• Task brief
Please print exactly the lines running from the one that contains "D1: schottky MBR340 (A +12V, K GND) -> none" to the end of the data, with both lines included.
____ Material to process
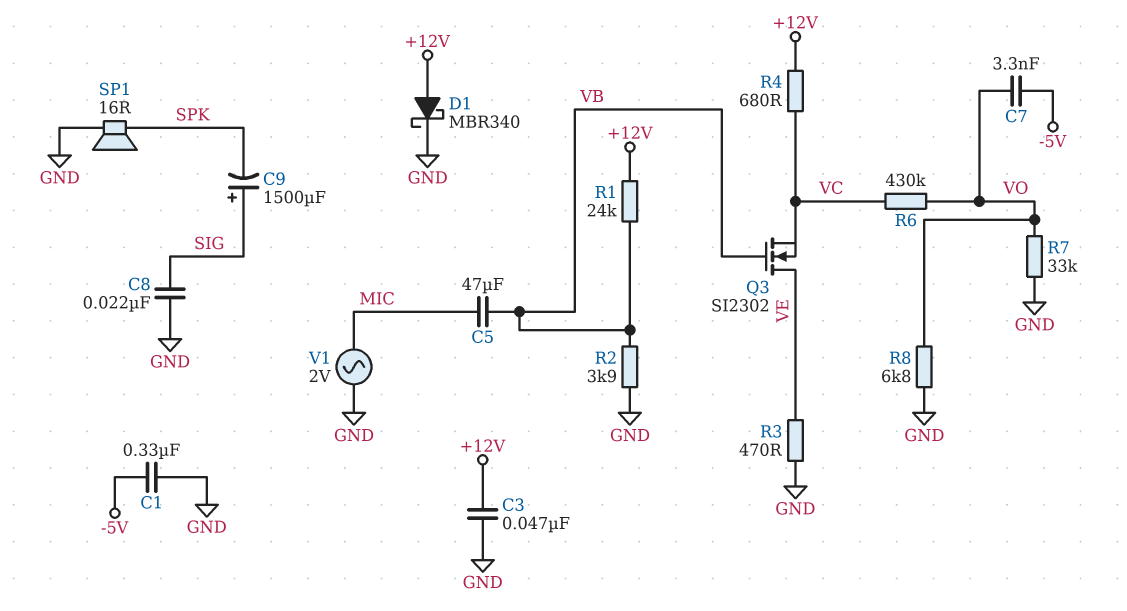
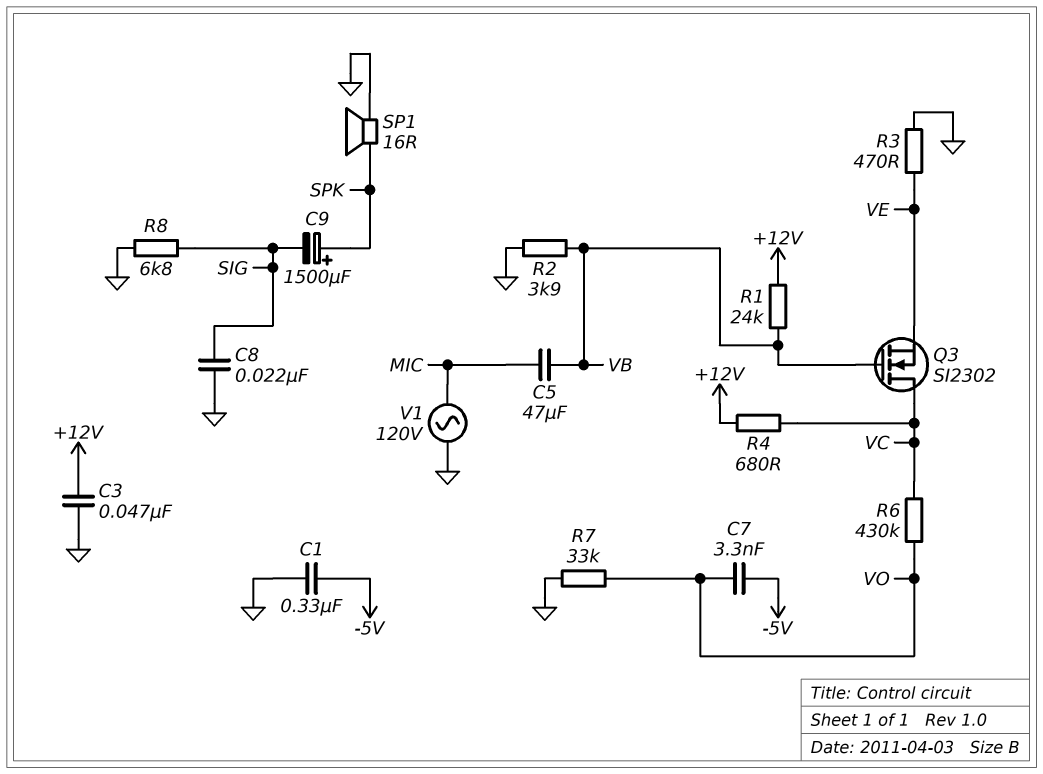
C9: 1500uF (plus SIG, minus SPK) -> 1500uF (plus SPK, minus SIG)
D1: schottky MBR340 (A +12V, K GND) -> none
Q3: NMOS SI2302 (G VB, D VE, S VC) -> NMOS SI2302 (G VB, D VC, S VE)
R8: 6.8k (GND, VO) -> 6.8k (GND, SIG)
V1: AC 2V (GND, MIC) -> AC 120V (GND, MIC)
________
• Your response
D1: schottky MBR340 (A +12V, K GND) -> none
Q3: NMOS SI2302 (G VB, D VE, S VC) -> NMOS SI2302 (G VB, D VC, S VE)
R8: 6.8k (GND, VO) -> 6.8k (GND, SIG)
V1: AC 2V (GND, MIC) -> AC 120V (GND, MIC)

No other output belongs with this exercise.